> The task:
The required answer is every line of the data containing the word "carrot".

> Records for the exercise:
* * *
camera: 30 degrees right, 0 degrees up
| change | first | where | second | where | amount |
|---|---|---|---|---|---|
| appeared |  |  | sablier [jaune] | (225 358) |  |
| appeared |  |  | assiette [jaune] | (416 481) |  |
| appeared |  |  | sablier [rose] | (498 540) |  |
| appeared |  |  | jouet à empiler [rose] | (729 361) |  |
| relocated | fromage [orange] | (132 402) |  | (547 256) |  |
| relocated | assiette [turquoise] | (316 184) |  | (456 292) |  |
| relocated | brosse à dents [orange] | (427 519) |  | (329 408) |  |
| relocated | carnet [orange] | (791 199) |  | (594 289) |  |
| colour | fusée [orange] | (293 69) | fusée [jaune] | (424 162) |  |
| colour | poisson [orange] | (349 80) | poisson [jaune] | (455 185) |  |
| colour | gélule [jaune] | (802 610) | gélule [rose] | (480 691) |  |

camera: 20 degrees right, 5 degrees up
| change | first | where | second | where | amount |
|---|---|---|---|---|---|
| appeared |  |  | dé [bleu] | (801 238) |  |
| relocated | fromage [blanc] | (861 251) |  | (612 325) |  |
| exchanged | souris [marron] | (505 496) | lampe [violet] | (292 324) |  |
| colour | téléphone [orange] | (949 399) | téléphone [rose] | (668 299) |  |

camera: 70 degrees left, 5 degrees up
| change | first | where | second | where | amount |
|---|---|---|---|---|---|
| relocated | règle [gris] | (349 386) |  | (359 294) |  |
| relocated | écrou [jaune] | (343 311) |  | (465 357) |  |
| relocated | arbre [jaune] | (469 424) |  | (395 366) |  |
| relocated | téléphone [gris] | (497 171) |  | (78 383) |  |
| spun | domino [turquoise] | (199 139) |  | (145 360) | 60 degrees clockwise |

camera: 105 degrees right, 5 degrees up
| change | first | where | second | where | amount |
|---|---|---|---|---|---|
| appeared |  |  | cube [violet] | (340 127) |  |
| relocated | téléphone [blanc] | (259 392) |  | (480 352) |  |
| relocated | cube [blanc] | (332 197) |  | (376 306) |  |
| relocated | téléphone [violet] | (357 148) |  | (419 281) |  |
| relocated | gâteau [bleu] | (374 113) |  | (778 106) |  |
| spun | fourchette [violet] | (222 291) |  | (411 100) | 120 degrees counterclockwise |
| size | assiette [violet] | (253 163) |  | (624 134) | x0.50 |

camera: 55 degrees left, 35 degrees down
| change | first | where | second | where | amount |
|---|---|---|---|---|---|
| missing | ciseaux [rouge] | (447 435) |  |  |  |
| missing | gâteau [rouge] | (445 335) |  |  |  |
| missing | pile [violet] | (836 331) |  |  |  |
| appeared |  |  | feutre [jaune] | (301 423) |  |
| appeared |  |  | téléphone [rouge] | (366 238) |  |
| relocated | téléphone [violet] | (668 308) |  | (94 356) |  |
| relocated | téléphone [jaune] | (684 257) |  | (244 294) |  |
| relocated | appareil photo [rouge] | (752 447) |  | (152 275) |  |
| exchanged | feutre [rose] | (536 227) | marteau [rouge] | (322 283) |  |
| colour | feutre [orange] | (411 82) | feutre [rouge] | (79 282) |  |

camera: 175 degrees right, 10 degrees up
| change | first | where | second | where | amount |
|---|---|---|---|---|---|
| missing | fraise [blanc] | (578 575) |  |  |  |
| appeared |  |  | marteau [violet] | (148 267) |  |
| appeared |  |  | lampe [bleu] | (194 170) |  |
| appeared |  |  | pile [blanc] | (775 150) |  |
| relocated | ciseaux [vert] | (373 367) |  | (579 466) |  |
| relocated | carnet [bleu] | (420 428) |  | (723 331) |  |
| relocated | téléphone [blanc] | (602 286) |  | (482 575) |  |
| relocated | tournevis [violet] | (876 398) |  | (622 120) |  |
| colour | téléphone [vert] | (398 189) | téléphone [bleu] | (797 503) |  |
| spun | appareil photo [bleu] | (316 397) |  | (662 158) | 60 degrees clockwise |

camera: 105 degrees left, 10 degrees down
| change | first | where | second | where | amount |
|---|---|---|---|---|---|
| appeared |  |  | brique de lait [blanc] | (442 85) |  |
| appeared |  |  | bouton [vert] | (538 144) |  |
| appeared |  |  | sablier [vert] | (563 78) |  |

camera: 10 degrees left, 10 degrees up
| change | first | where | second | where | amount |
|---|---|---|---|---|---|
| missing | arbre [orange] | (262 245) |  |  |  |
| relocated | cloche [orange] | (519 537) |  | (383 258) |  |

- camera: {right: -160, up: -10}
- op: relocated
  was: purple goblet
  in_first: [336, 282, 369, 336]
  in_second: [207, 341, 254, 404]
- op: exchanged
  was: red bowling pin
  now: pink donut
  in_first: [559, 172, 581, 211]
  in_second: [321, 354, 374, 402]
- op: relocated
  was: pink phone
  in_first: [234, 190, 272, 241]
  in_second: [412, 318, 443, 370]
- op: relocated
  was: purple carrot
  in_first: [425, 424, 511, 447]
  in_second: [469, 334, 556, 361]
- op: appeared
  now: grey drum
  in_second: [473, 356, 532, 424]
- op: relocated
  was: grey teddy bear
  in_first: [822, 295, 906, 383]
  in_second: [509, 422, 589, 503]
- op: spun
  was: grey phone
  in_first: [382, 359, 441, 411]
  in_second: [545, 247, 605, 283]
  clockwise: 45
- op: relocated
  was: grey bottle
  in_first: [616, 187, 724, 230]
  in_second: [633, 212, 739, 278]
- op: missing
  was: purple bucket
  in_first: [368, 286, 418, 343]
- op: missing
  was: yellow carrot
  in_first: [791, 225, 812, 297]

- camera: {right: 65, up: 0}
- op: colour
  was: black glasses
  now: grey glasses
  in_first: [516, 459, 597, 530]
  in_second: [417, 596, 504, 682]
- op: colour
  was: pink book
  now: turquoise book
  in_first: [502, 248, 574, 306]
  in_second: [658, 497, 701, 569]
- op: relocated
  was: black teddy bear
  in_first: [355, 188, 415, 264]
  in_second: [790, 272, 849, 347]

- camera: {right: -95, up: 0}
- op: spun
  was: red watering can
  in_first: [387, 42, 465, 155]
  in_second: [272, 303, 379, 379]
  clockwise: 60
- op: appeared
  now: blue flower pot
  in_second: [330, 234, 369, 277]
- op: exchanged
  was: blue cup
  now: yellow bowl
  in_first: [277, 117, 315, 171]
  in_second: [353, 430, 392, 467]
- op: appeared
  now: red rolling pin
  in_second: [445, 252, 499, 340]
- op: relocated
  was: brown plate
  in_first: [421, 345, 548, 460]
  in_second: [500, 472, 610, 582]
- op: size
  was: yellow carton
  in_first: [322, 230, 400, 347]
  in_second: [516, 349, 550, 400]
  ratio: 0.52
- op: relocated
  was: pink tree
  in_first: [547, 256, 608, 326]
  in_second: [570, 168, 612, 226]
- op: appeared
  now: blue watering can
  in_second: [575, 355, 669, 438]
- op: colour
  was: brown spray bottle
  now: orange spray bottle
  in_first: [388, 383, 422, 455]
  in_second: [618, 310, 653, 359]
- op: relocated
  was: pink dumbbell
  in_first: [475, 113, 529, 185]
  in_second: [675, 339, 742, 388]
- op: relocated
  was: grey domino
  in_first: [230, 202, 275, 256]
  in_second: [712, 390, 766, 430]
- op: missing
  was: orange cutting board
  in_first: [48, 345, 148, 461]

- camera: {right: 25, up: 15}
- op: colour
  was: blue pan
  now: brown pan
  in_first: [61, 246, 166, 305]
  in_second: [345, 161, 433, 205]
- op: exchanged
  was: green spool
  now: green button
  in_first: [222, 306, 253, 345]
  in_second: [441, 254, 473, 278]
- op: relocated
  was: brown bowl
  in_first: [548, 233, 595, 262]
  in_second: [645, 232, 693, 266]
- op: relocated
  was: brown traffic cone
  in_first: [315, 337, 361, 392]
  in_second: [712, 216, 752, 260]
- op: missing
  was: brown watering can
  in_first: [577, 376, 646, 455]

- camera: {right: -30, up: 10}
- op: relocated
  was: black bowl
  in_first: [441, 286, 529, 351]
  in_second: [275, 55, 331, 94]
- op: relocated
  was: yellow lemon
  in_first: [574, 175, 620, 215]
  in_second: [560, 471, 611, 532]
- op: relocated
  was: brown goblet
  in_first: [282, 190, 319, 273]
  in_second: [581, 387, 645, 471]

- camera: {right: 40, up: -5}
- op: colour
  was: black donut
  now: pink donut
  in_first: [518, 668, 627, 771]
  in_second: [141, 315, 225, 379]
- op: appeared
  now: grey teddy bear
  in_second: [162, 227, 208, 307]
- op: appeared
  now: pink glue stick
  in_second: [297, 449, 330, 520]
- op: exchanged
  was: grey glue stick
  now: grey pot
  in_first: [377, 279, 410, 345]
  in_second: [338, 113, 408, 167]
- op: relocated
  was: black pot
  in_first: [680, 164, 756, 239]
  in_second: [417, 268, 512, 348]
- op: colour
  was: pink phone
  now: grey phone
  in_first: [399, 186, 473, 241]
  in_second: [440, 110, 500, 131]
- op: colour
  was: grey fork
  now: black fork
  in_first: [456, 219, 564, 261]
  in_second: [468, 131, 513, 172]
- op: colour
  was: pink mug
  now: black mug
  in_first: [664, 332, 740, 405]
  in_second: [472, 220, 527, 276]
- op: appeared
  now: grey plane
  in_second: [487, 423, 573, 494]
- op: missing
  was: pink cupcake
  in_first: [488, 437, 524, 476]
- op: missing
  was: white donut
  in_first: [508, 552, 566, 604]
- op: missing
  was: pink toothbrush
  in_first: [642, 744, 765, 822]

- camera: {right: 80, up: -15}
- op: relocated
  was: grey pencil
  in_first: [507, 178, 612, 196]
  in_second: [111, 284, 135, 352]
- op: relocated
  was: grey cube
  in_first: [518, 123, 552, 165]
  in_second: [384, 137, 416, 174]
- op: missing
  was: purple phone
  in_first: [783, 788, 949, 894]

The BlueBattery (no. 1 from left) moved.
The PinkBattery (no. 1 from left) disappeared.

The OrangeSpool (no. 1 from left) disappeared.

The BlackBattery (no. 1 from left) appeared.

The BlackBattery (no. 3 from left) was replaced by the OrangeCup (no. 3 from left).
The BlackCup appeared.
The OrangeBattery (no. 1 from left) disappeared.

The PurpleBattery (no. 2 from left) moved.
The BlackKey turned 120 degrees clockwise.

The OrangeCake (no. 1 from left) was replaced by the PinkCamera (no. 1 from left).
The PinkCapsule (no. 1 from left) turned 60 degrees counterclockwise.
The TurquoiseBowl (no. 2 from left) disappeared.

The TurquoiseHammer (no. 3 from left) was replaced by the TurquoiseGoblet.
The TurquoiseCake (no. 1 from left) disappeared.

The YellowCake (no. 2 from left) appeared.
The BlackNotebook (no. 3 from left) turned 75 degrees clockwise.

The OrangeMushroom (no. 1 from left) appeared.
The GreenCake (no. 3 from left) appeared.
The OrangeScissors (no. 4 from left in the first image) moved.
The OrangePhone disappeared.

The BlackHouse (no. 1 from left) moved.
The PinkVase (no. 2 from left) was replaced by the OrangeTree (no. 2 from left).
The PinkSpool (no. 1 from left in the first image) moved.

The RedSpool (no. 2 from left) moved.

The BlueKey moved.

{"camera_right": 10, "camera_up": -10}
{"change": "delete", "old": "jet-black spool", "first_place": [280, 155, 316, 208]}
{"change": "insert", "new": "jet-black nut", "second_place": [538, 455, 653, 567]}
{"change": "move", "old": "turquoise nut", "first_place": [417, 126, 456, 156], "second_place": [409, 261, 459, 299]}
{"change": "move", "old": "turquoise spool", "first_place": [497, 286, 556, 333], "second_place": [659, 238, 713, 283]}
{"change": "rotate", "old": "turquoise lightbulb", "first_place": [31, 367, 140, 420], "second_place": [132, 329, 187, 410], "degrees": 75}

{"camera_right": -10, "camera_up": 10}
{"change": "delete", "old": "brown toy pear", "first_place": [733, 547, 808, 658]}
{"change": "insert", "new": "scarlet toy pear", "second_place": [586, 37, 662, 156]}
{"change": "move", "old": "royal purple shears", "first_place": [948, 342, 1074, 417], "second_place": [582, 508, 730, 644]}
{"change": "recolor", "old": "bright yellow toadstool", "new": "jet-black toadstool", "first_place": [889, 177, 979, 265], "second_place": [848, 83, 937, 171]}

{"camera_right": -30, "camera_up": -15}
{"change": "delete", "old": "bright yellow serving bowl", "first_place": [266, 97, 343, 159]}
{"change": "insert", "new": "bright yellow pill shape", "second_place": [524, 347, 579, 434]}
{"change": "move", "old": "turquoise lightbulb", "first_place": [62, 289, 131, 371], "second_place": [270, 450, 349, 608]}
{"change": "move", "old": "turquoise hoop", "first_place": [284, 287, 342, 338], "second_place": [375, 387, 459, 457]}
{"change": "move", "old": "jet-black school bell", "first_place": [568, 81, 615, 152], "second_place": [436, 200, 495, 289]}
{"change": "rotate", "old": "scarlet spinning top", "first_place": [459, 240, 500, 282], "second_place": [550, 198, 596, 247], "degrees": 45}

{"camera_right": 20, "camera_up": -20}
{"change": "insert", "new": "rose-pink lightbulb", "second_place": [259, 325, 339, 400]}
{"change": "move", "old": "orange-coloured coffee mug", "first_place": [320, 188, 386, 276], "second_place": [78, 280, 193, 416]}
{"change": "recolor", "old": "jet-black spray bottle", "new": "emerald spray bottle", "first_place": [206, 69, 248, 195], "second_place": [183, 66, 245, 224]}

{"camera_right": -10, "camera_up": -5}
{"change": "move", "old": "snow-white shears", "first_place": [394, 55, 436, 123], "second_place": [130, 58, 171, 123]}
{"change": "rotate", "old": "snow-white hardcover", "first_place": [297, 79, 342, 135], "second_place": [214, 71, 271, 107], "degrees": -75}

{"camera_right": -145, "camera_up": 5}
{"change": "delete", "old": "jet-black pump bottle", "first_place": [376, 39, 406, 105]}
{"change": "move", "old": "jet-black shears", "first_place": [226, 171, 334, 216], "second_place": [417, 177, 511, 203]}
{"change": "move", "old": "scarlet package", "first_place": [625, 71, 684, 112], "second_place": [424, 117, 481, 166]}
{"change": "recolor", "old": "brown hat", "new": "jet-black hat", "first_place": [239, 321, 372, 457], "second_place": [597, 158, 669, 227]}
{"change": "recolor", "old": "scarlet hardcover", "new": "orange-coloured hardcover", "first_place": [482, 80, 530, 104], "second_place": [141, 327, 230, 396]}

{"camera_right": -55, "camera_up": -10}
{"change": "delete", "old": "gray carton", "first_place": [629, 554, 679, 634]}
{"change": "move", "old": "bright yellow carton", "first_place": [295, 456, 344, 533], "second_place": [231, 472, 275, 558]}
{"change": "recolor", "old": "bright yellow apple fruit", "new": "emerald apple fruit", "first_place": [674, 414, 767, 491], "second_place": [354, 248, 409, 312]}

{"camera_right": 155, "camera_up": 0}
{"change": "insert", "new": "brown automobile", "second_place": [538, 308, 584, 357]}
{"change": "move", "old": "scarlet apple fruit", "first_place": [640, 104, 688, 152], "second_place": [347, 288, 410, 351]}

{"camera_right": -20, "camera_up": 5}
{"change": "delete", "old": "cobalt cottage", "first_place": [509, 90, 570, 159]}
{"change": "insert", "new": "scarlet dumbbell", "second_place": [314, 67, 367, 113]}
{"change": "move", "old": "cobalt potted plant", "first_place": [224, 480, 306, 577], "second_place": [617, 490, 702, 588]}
* * *
> Output for this task:
  was: purple carrot
  was: yellow carrot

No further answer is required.